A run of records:
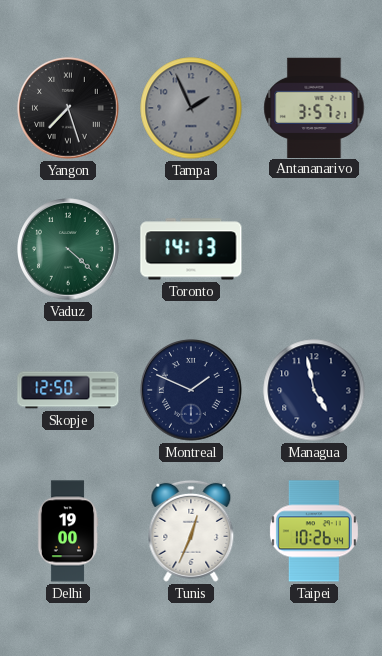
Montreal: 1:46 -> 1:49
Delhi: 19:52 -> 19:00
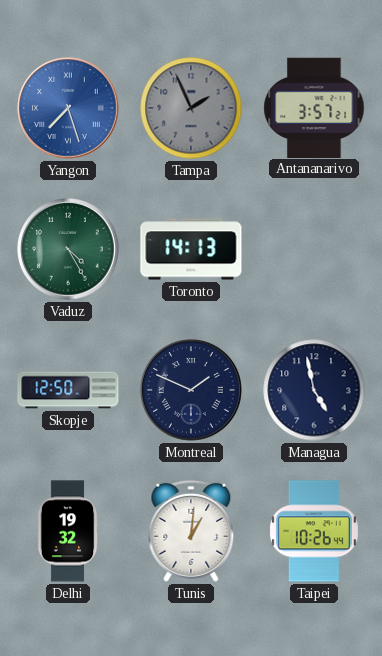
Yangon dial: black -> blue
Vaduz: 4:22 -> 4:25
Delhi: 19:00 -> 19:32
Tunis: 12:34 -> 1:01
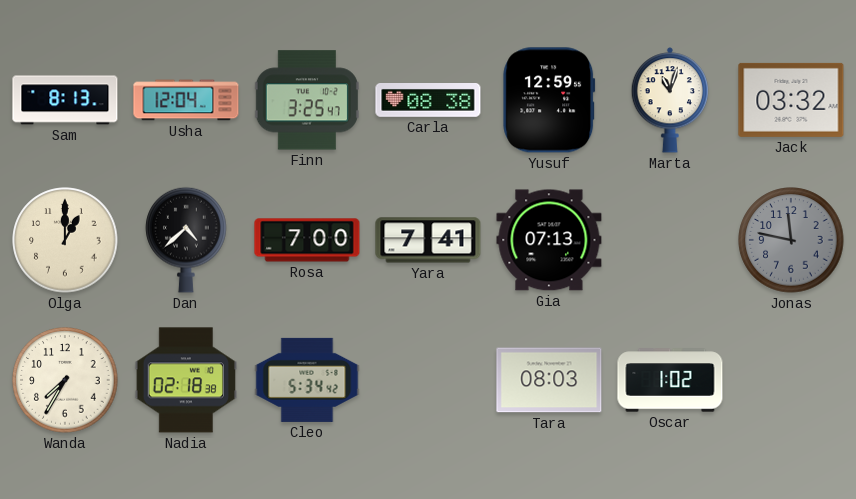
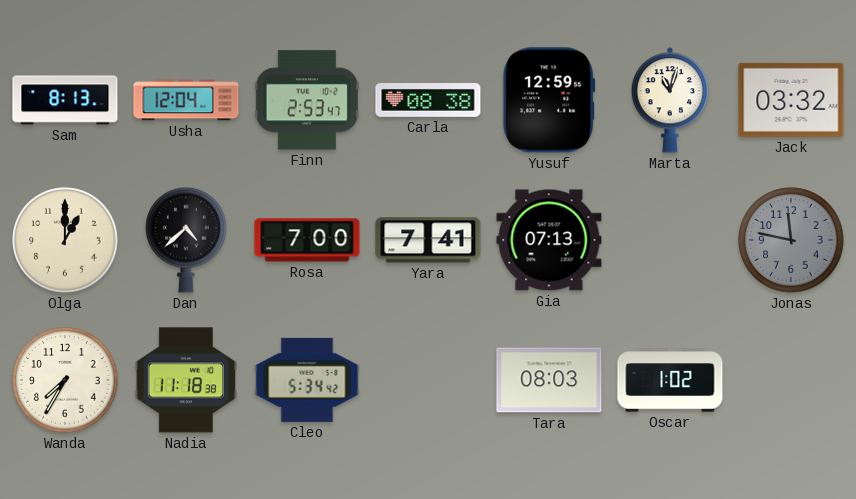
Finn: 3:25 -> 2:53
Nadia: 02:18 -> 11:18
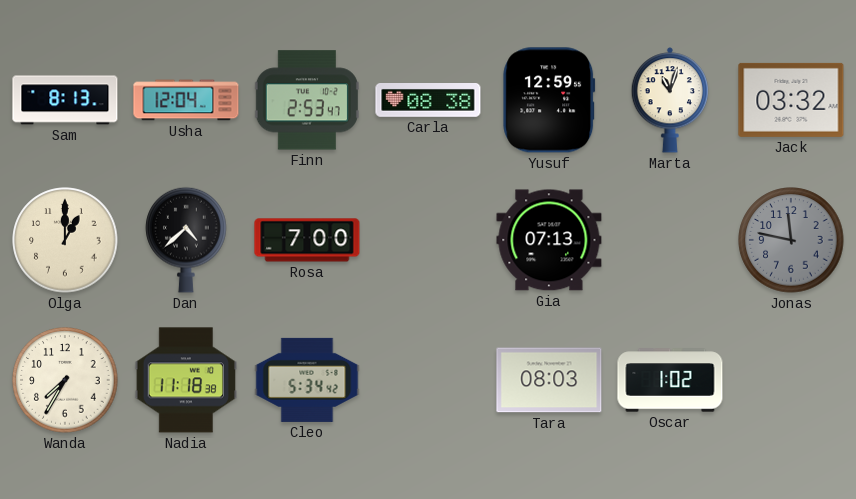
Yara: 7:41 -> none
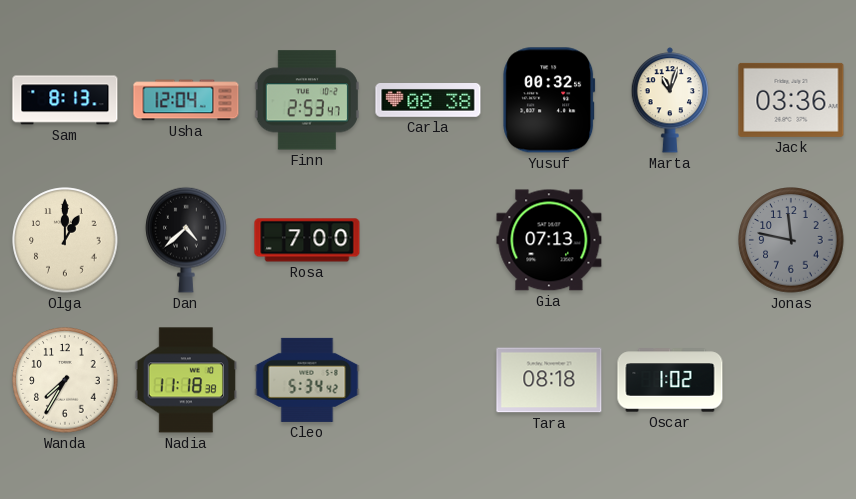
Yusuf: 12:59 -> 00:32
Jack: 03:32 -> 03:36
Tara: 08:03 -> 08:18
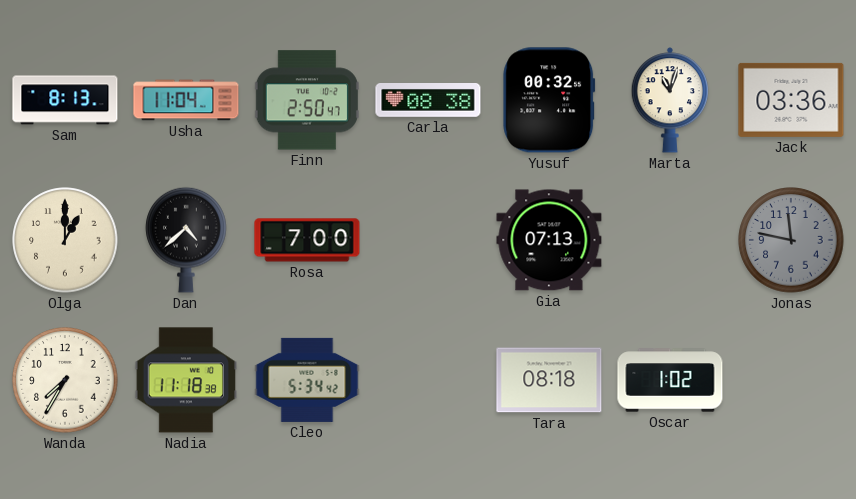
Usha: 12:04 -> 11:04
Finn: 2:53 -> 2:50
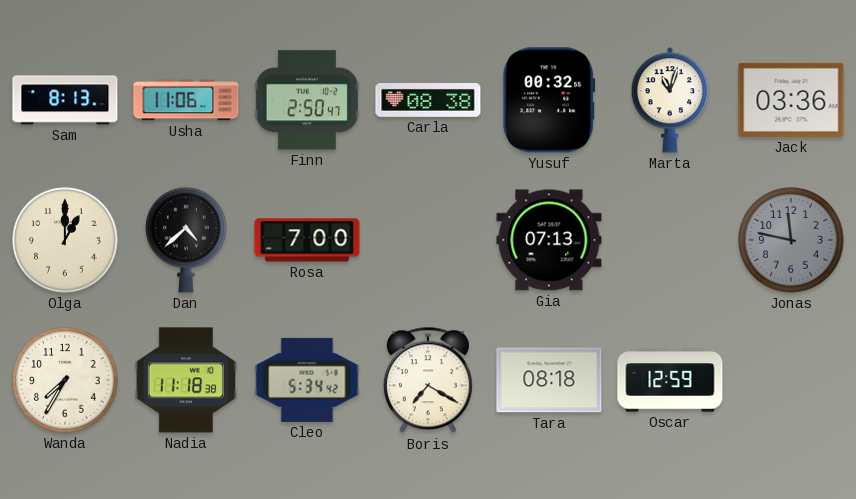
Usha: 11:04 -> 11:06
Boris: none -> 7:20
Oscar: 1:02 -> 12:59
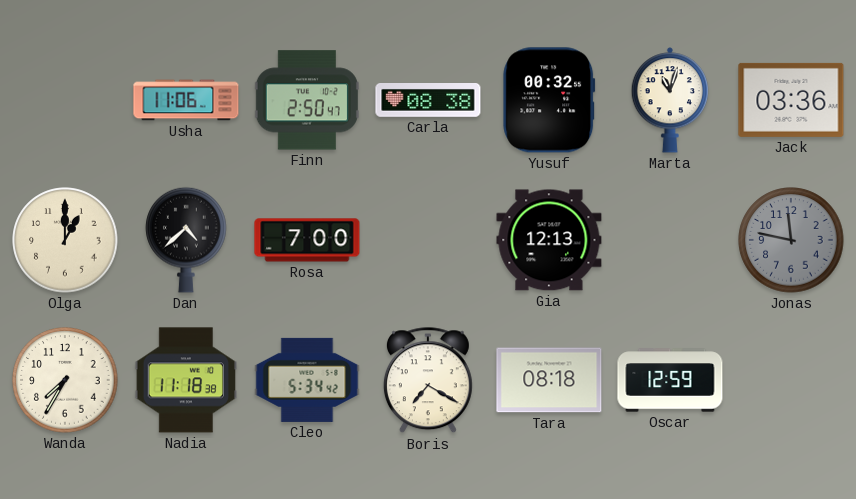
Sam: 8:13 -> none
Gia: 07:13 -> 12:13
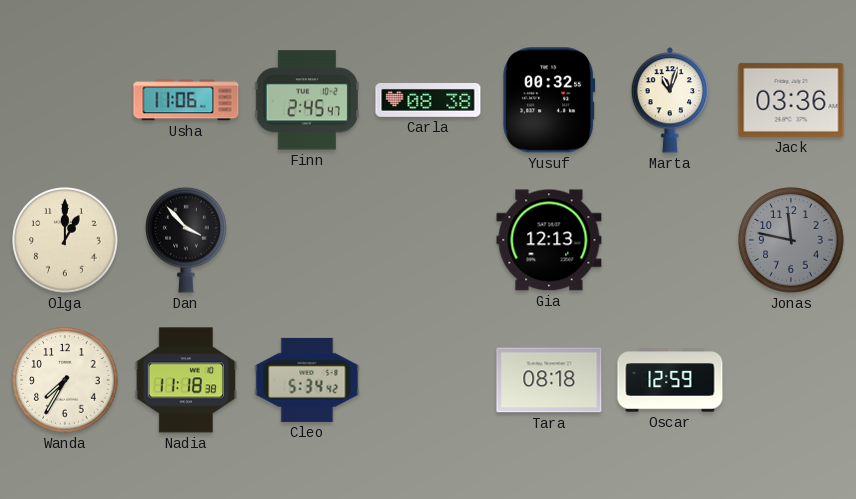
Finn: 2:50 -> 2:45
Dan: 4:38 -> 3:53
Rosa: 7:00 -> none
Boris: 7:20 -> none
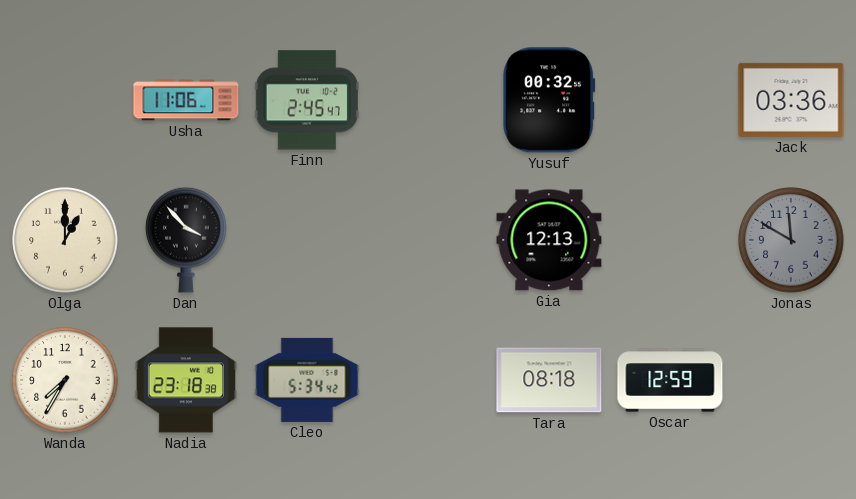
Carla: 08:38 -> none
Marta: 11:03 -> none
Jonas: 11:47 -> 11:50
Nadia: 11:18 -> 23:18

* AIM *
As a numbered list, give the lines of the material from the line with "Usha: 11:04 -> 11:06" through the last line, skipping blank lines and the pictures.

* OUTPUT BELOW *
1. Usha: 11:04 -> 11:06
2. Boris: none -> 7:20
3. Oscar: 1:02 -> 12:59
4. Sam: 8:13 -> none
5. Gia: 07:13 -> 12:13
6. Finn: 2:50 -> 2:45
7. Dan: 4:38 -> 3:53
8. Rosa: 7:00 -> none
9. Boris: 7:20 -> none
10. Carla: 08:38 -> none
11. Marta: 11:03 -> none
12. Jonas: 11:47 -> 11:50
13. Nadia: 11:18 -> 23:18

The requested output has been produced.